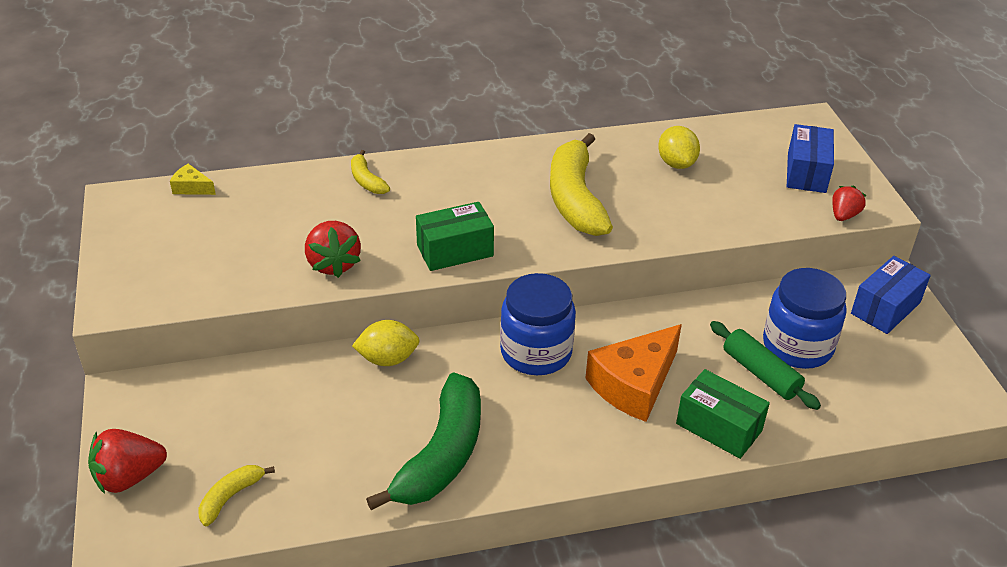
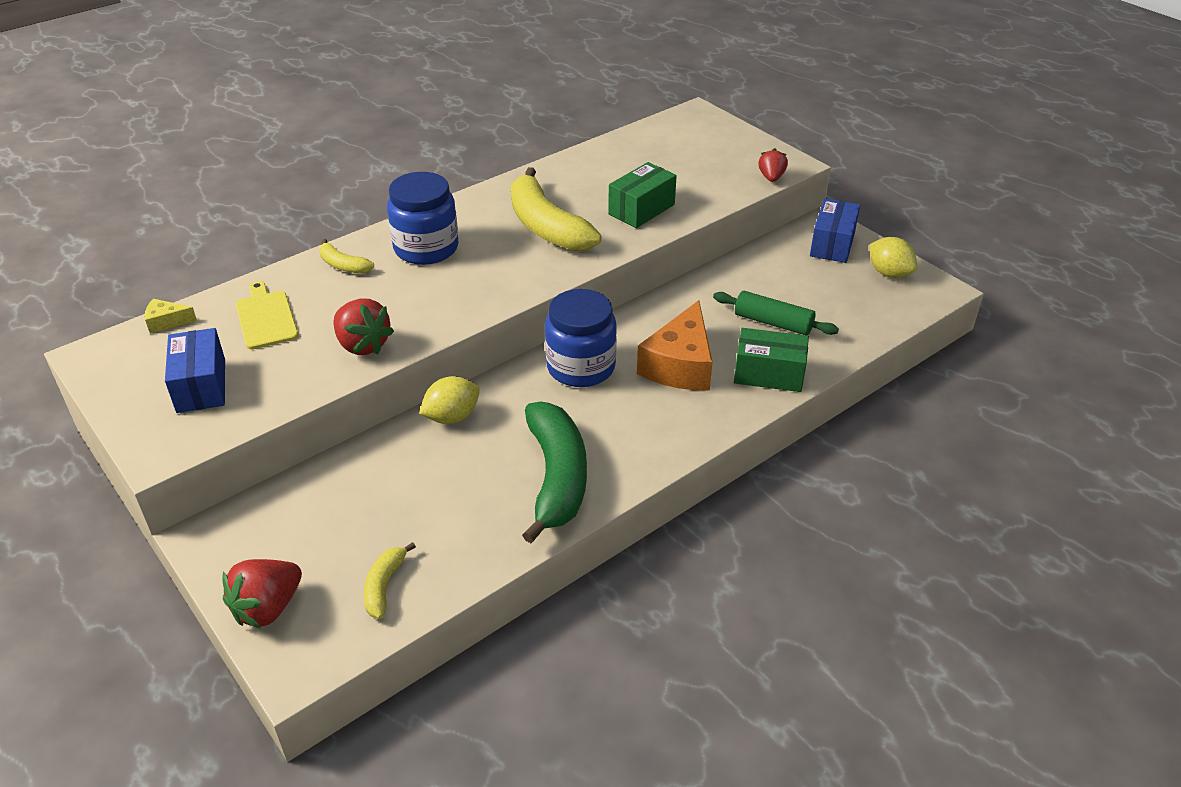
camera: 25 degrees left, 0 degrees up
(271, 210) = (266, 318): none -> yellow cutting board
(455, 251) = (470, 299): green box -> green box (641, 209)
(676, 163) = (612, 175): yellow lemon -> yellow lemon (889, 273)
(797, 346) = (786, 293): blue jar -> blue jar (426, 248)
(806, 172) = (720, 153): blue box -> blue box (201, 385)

* * *

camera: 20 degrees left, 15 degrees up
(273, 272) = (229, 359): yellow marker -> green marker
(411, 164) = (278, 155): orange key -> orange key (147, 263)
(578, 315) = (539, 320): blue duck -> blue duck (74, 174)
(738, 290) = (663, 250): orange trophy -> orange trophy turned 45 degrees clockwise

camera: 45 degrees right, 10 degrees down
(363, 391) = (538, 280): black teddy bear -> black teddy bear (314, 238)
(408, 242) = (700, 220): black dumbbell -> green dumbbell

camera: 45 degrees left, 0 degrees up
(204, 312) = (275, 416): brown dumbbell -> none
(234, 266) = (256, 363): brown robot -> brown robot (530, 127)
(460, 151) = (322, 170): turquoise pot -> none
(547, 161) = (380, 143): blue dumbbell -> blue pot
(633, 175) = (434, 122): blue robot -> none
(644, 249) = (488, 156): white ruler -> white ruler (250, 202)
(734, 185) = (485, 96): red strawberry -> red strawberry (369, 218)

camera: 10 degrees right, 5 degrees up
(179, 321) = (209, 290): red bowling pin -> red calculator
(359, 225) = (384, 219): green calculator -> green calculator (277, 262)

:: TASK DESCRIPTION ::
The output should be exactly the lines above from the line containing "(455, 251) = (470, 299): green" to the line containing "(806, 172) = (720, 153): blue", inclusive, with no other lines.

:: TASK SOLUTION ::
(455, 251) = (470, 299): green box -> green box (641, 209)
(676, 163) = (612, 175): yellow lemon -> yellow lemon (889, 273)
(797, 346) = (786, 293): blue jar -> blue jar (426, 248)
(806, 172) = (720, 153): blue box -> blue box (201, 385)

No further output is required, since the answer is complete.